**TASK DIRECTIONS:** Would you please copy all of the data exactly, skipping the images?

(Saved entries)

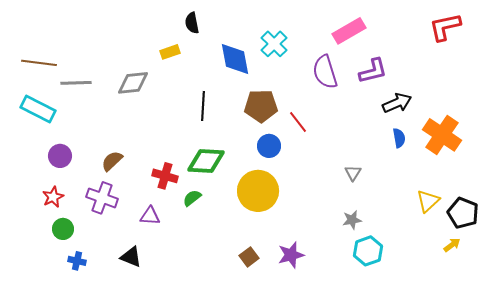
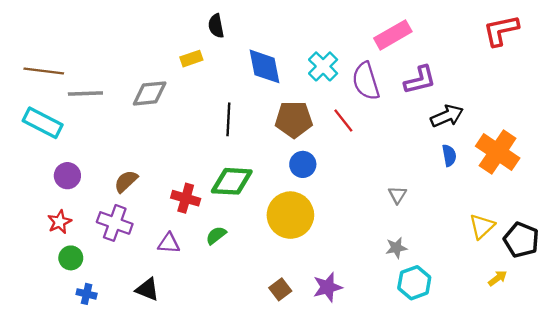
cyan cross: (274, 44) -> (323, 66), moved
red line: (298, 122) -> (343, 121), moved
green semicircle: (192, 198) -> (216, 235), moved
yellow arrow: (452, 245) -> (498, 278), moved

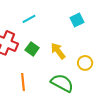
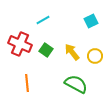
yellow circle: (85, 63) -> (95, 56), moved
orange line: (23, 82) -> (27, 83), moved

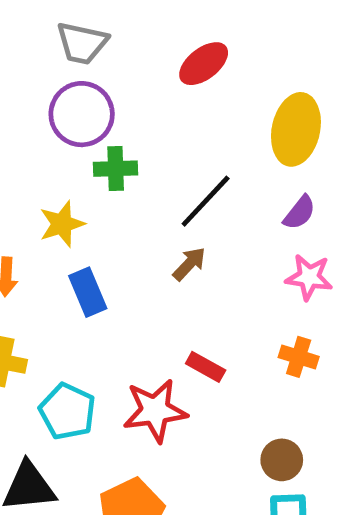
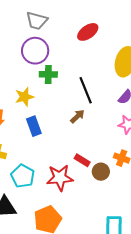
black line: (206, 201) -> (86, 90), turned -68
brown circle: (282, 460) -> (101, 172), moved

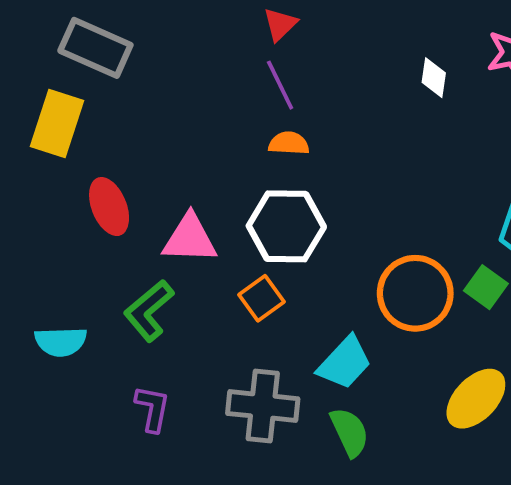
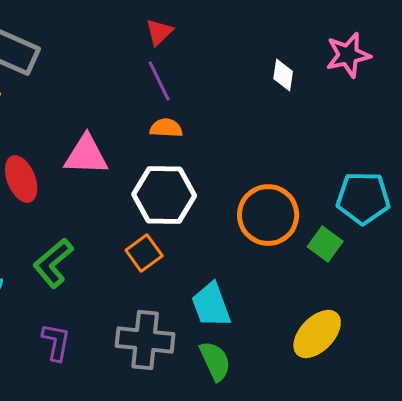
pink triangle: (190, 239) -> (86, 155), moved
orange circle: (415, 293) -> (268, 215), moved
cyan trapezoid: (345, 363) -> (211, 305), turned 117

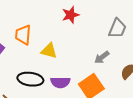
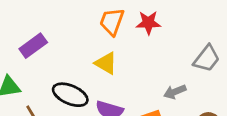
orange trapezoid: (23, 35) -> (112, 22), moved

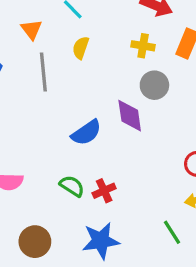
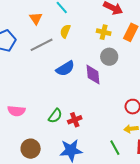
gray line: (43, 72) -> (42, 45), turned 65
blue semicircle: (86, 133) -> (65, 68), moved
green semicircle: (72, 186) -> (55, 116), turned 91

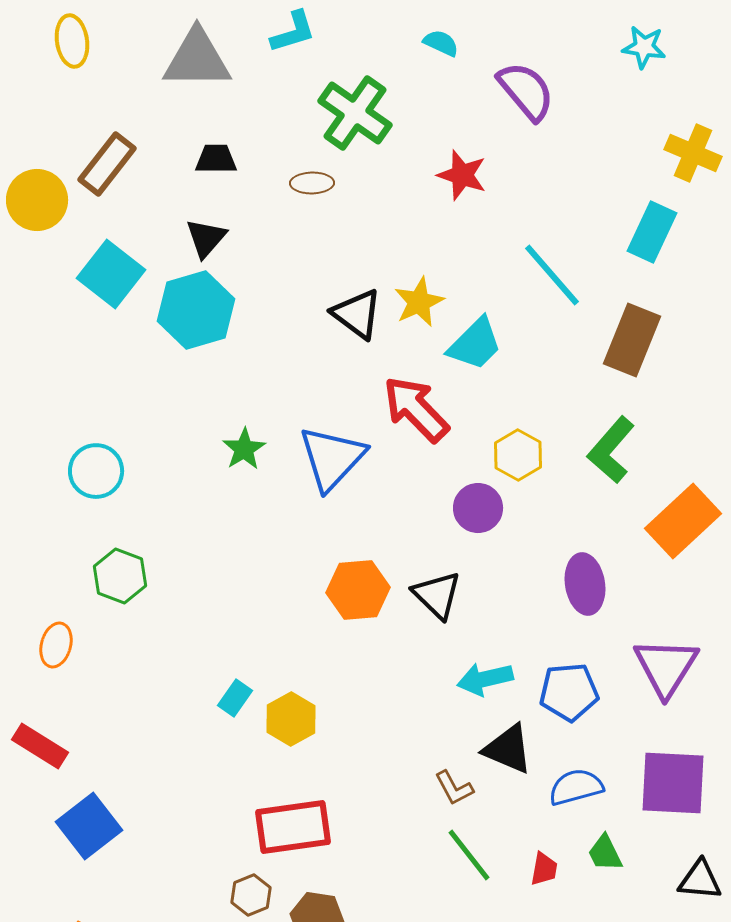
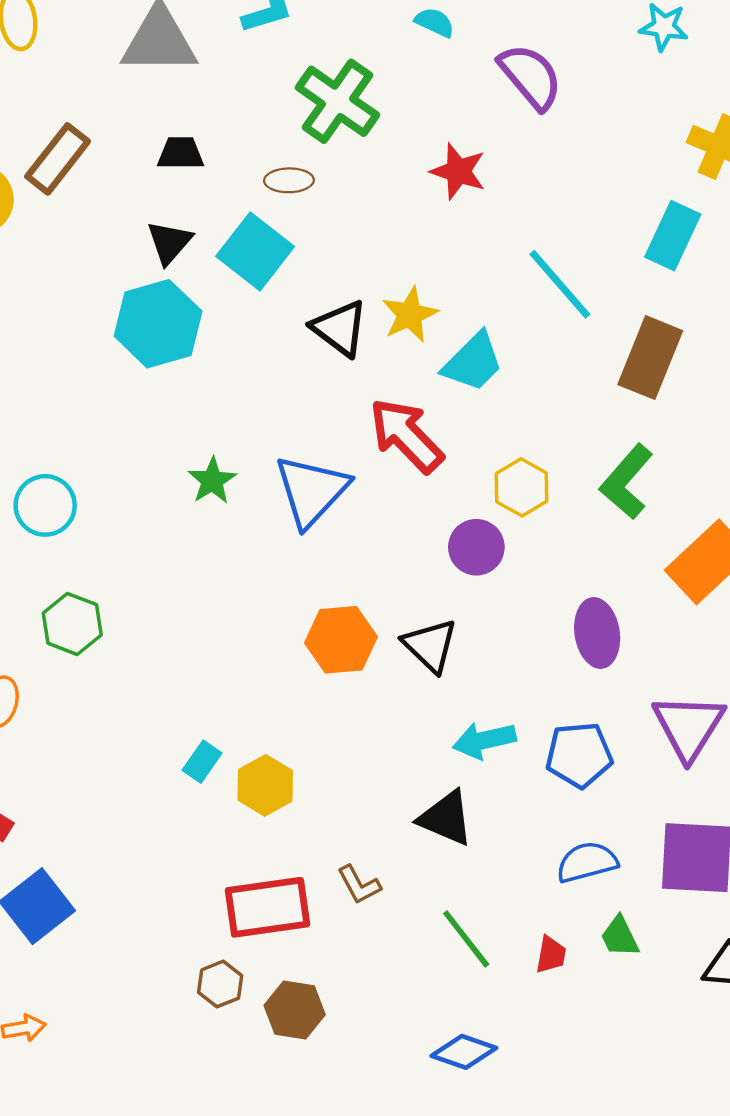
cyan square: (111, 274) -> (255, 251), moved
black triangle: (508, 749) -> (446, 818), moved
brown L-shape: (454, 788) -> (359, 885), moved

**EXPECTED OUTPUT:**
cyan cross: (274, 44) -> (323, 66), moved
red line: (298, 122) -> (343, 121), moved
green semicircle: (192, 198) -> (216, 235), moved
yellow arrow: (452, 245) -> (498, 278), moved

yellow circle: (85, 63) -> (95, 56), moved
orange line: (23, 82) -> (27, 83), moved

black line: (206, 201) -> (86, 90), turned -68
brown circle: (282, 460) -> (101, 172), moved

pink triangle: (190, 239) -> (86, 155), moved
orange circle: (415, 293) -> (268, 215), moved
cyan trapezoid: (345, 363) -> (211, 305), turned 117

orange trapezoid: (23, 35) -> (112, 22), moved

gray line: (43, 72) -> (42, 45), turned 65
blue semicircle: (86, 133) -> (65, 68), moved
green semicircle: (72, 186) -> (55, 116), turned 91

cyan square: (111, 274) -> (255, 251), moved
black triangle: (508, 749) -> (446, 818), moved
brown L-shape: (454, 788) -> (359, 885), moved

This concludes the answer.